Source data
▽
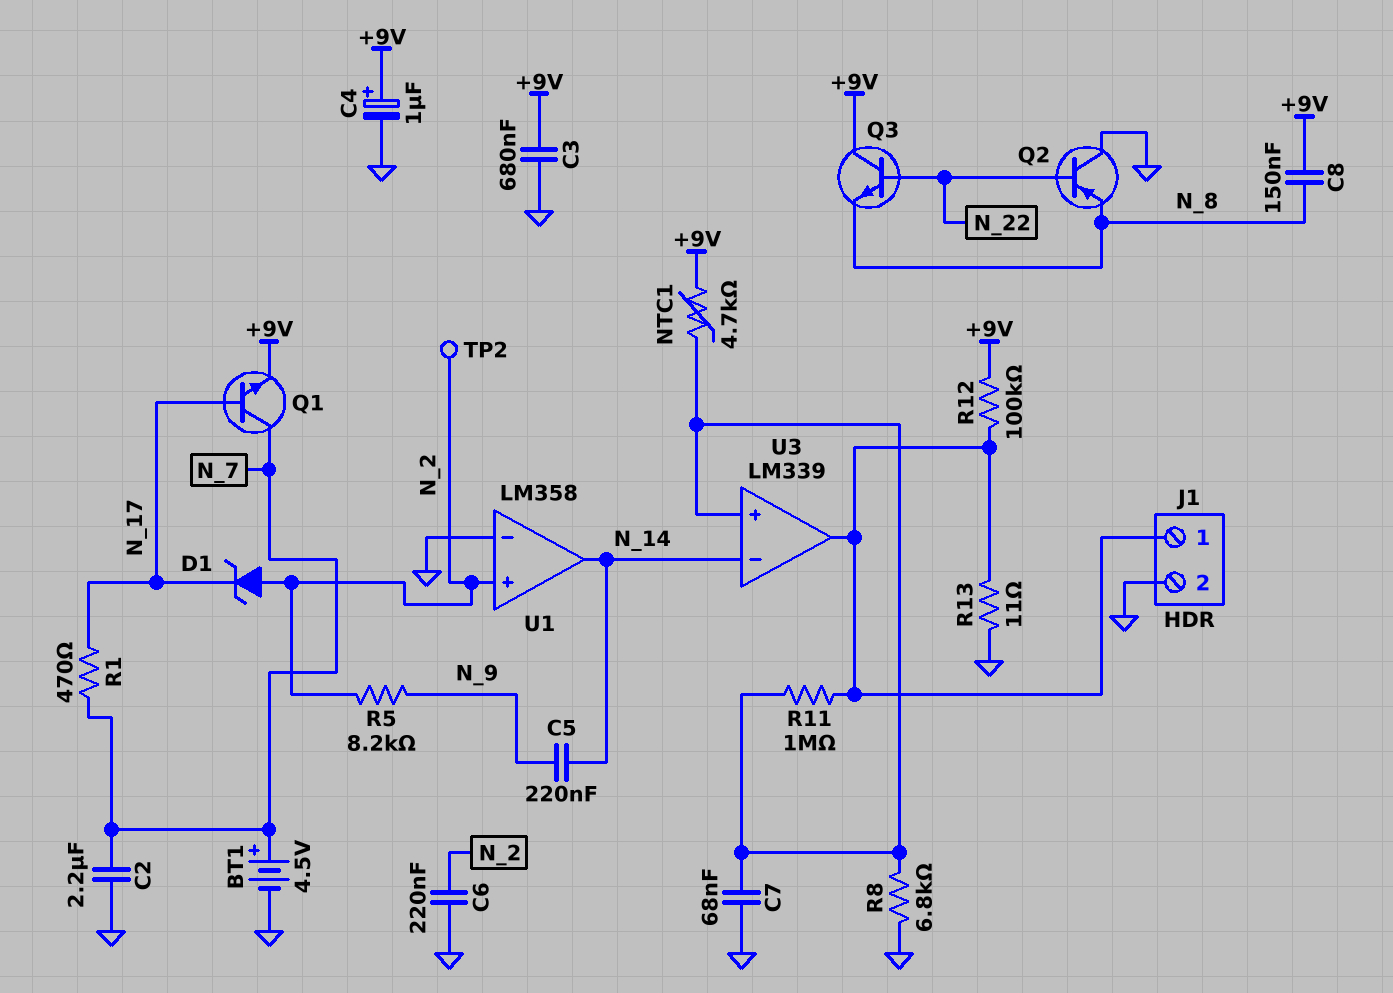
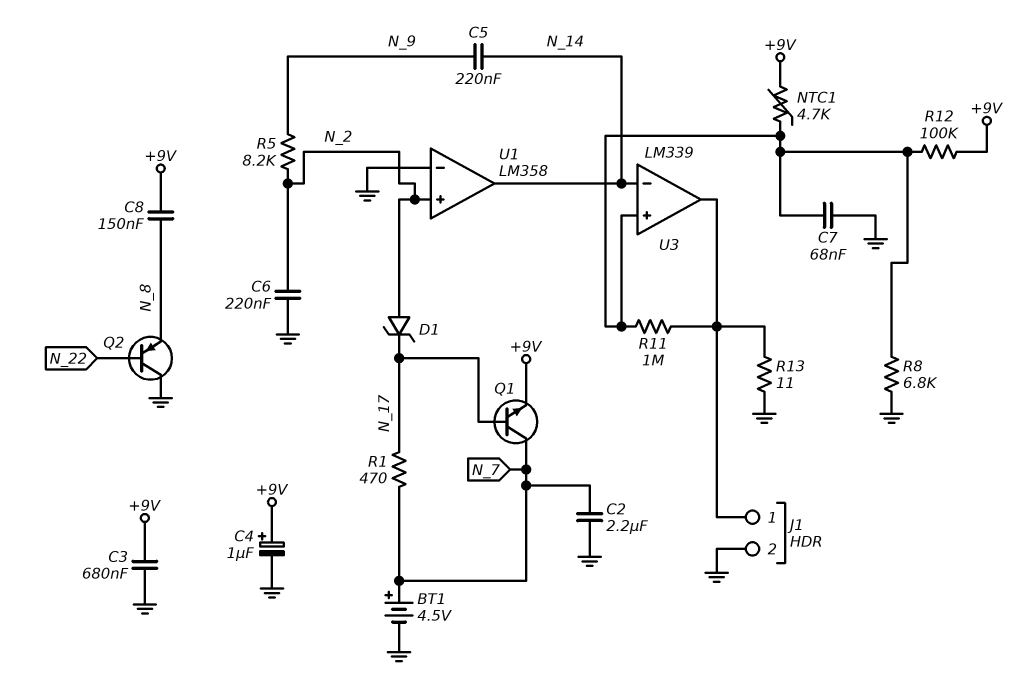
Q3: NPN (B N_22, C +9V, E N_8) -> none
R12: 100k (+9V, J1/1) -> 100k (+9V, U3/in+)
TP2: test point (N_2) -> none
△
▽
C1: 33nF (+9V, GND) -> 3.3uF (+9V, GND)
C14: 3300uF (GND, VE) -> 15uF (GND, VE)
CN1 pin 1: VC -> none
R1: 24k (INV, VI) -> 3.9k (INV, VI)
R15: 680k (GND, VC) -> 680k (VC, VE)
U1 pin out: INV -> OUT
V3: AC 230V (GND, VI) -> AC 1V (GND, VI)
△
▽
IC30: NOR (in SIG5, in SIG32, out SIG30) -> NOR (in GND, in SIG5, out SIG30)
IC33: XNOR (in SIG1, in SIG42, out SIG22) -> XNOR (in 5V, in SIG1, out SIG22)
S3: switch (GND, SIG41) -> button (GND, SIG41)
△
Exercise description
Nothing but a number should be given: the count of lines in the entries that contain the word "none".

Response
3